Goal:
Can you repeat the data, starting at its first line and stopping after the line that contains "Question: Would you", with the pictures left out?

-- START Dataset records --

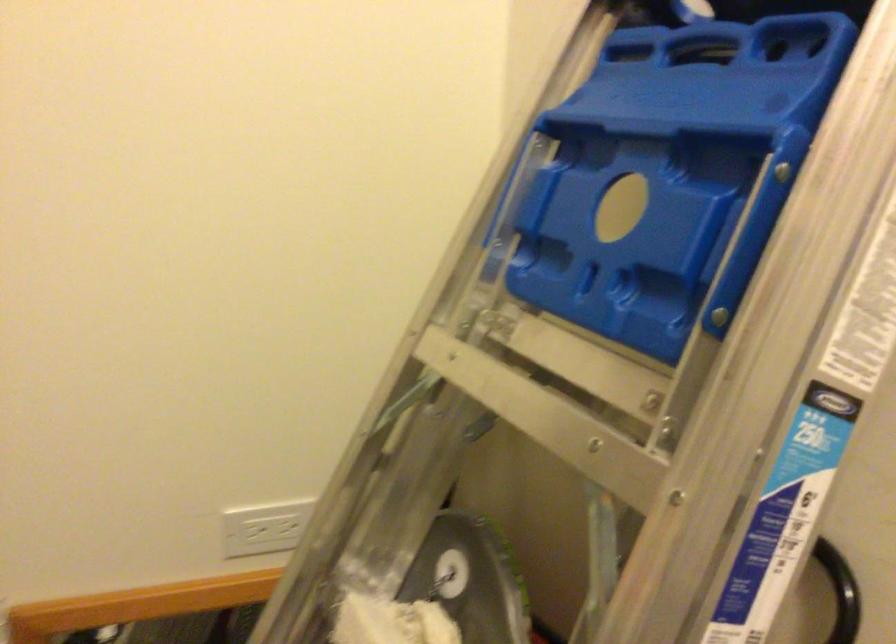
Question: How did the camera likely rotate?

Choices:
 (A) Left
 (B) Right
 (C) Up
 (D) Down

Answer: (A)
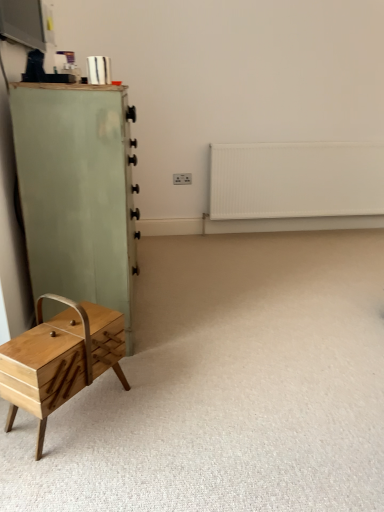
Question: Is the position of light green wood chest of drawers at left more distant than that of wooden sewing box at lower left?

Choices:
 (A) yes
 (B) no

Answer: (A)

Question: Would you say light green wood chest of drawers at left is outside wooden sewing box at lower left?

Choices:
 (A) no
 (B) yes

Answer: (B)

Question: Considering the relative sizes of light green wood chest of drawers at left and wooden sewing box at lower left in the image provided, is light green wood chest of drawers at left bigger than wooden sewing box at lower left?

Choices:
 (A) yes
 (B) no

Answer: (A)

Question: Is light green wood chest of drawers at left in contact with wooden sewing box at lower left?

Choices:
 (A) yes
 (B) no

Answer: (B)

Question: From the image's perspective, is light green wood chest of drawers at left on top of wooden sewing box at lower left?

Choices:
 (A) no
 (B) yes

Answer: (B)

Question: From a real-world perspective, is light green wood chest of drawers at left over wooden sewing box at lower left?

Choices:
 (A) no
 (B) yes

Answer: (B)

Question: Is white matte radiator at upper right touching light green wood chest of drawers at left?

Choices:
 (A) no
 (B) yes

Answer: (A)

Question: Is white matte radiator at upper right bigger than light green wood chest of drawers at left?

Choices:
 (A) no
 (B) yes

Answer: (A)

Question: From the image's perspective, is white matte radiator at upper right beneath light green wood chest of drawers at left?

Choices:
 (A) yes
 (B) no

Answer: (B)

Question: Is white matte radiator at upper right wider than light green wood chest of drawers at left?

Choices:
 (A) yes
 (B) no

Answer: (B)

Question: Does white matte radiator at upper right appear on the left side of light green wood chest of drawers at left?

Choices:
 (A) no
 (B) yes

Answer: (A)

Question: Is white matte radiator at upper right behind light green wood chest of drawers at left?

Choices:
 (A) no
 (B) yes

Answer: (B)

Question: Does natural wood drawer at lower left have a greater height compared to wooden sewing box at lower left?

Choices:
 (A) yes
 (B) no

Answer: (A)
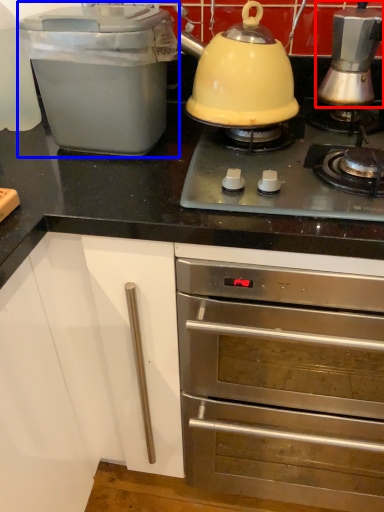
Question: Which of the following is the farthest to the observer, kitchen appliance (highlighted by a red box) or kitchen appliance (highlighted by a blue box)?

Choices:
 (A) kitchen appliance
 (B) kitchen appliance

Answer: (A)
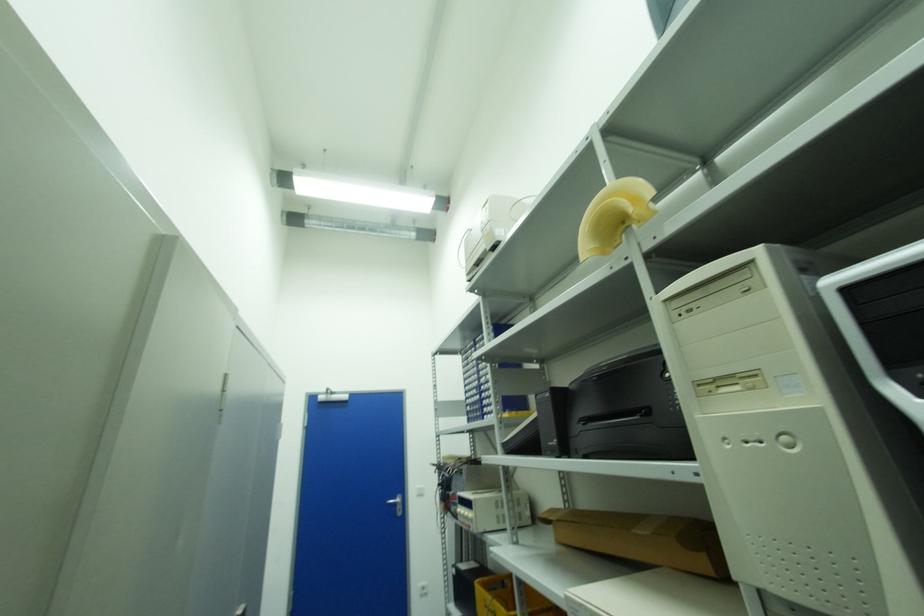
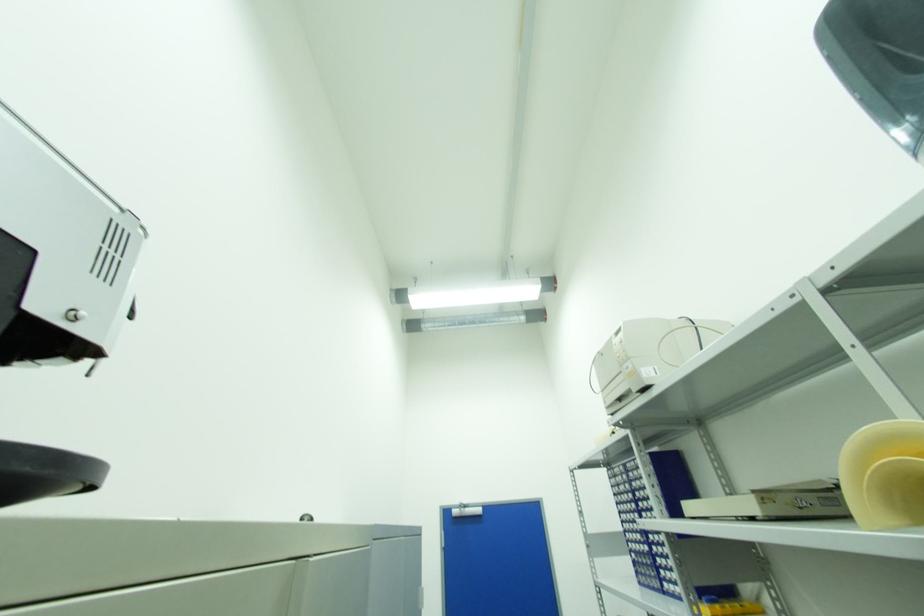
Question: What movement of the cameraman would produce the second image?

Choices:
 (A) Left
 (B) Right
 (C) Forward
 (D) Backward

Answer: (C)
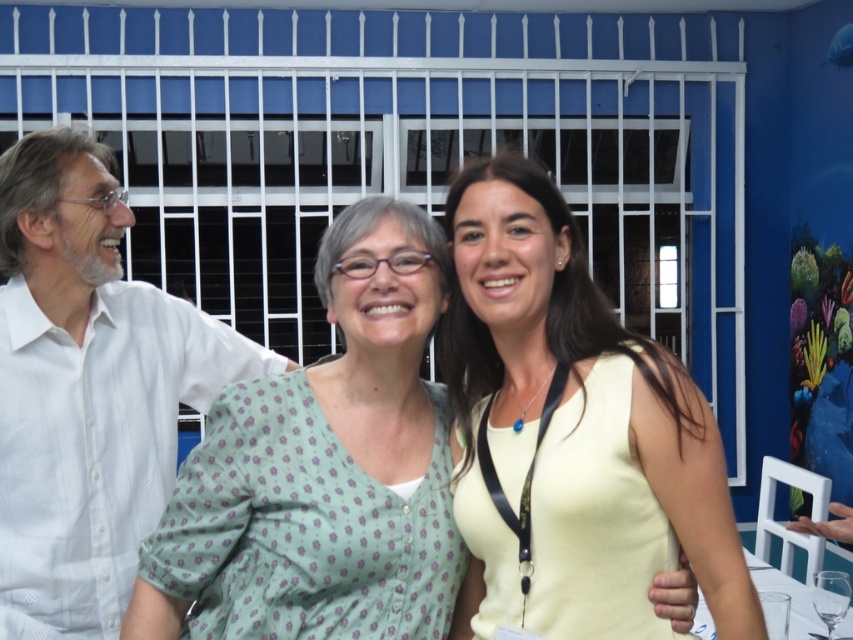
You are organizing a clothing donation drive and need to determine which item takes up more space. Which object between the yellow matte tank top at center and the transparent glass at lower right has a greater width?

The yellow matte tank top at center has a greater width than the transparent glass at lower right according to the description.

You are at a party and want to hand a drink to the person wearing the green floral blouse at center without touching the transparent glass at lower right. Which direction should you approach from?

The green floral blouse at center is positioned on the left side of transparent glass at lower right, so you should approach from the left side to avoid touching the glass.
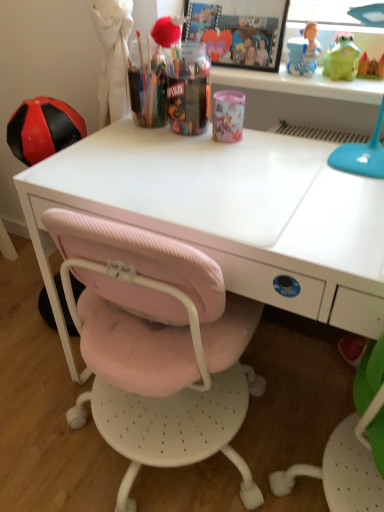
Question: Is matte green toy at upper right, arranged as the second toy when viewed from the left, situated inside white matte desk at center or outside?

Choices:
 (A) inside
 (B) outside

Answer: (B)

Question: From the image's perspective, relative to white matte desk at center, is matte green toy at upper right, which appears as the first toy when viewed from the right, above or below?

Choices:
 (A) below
 (B) above

Answer: (B)

Question: Considering the real-world distances, which object is farthest from the pink fabric chair at lower left?

Choices:
 (A) white matte desk at center
 (B) green rubber frog at upper right, arranged as the first toy when viewed from the left
 (C) matte green toy at upper right, which appears as the first toy when viewed from the right
 (D) translucent plastic container at center, the 2th stationery in the right-to-left sequence
 (E) pink glossy cup at center, which ranks as the 2th stationery in left-to-right order

Answer: (C)

Question: Estimate the real-world distances between objects in this image. Which object is farther from the translucent plastic container at center, the 2th stationery in the right-to-left sequence?

Choices:
 (A) pink fabric chair at lower left
 (B) green rubber frog at upper right, arranged as the first toy when viewed from the left
 (C) matte green toy at upper right, arranged as the second toy when viewed from the left
 (D) pink glossy cup at center, the 1th stationery positioned from the right
 (E) white matte desk at center

Answer: (A)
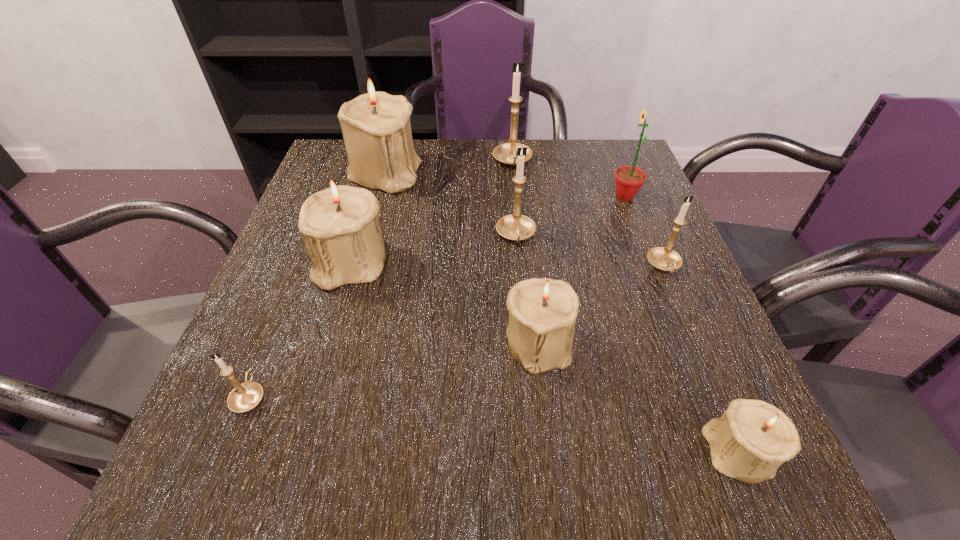
Identify the location of the nearest beige candle_holder. (752, 439).

This screenshot has height=540, width=960. Identify the location of the nearest object. tap(752, 439).

Where is `free point located on the handle side of the farthest gold candle holder`? Image resolution: width=960 pixels, height=540 pixels. free point located on the handle side of the farthest gold candle holder is located at coordinates (518, 226).

The image size is (960, 540). Identify the location of free location located 0.070m on the back of the farthest beige candle_holder. (394, 141).

Identify the location of vacant space located on the face of the sunflower. The image size is (960, 540). (561, 196).

You are a GUI agent. You are given a task and a screenshot of the screen. Output one action in this format:
    pyautogui.click(x=<x>, y=<y>)
    Task: Click on the vacant region located on the face of the sunflower
    
    Given the screenshot: What is the action you would take?
    pyautogui.click(x=487, y=196)

Find the location of a particular element. The height and width of the screenshot is (540, 960). vacant space located 0.390m on the face of the sunflower is located at coordinates (449, 196).

Find the location of a particular element. Image resolution: width=960 pixels, height=540 pixels. vacant position located 0.110m on the handle side of the second biggest gold candle holder is located at coordinates (521, 293).

Image resolution: width=960 pixels, height=540 pixels. I want to click on vacant area situated on the left of the second biggest beige candle_holder, so click(x=293, y=264).

At what (x,y) coordinates should I click in order to perform the action: click on free space located 0.050m on the handle side of the second smallest gold candle holder. Please return your answer as a coordinate pair (x, y). The width and height of the screenshot is (960, 540). Looking at the image, I should click on point(679,302).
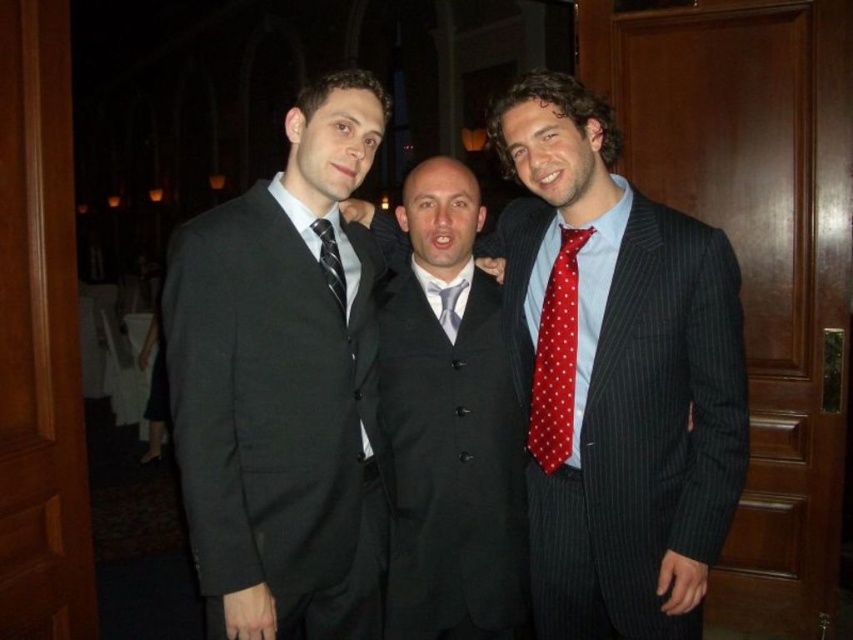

-- END Dataset records --

Solution to this exercise:
Question: How did the camera likely rotate?

Choices:
 (A) Left
 (B) Right
 (C) Up
 (D) Down

Answer: (A)
Question: Is the position of light green wood chest of drawers at left more distant than that of wooden sewing box at lower left?

Choices:
 (A) yes
 (B) no

Answer: (A)

Question: Would you say light green wood chest of drawers at left is outside wooden sewing box at lower left?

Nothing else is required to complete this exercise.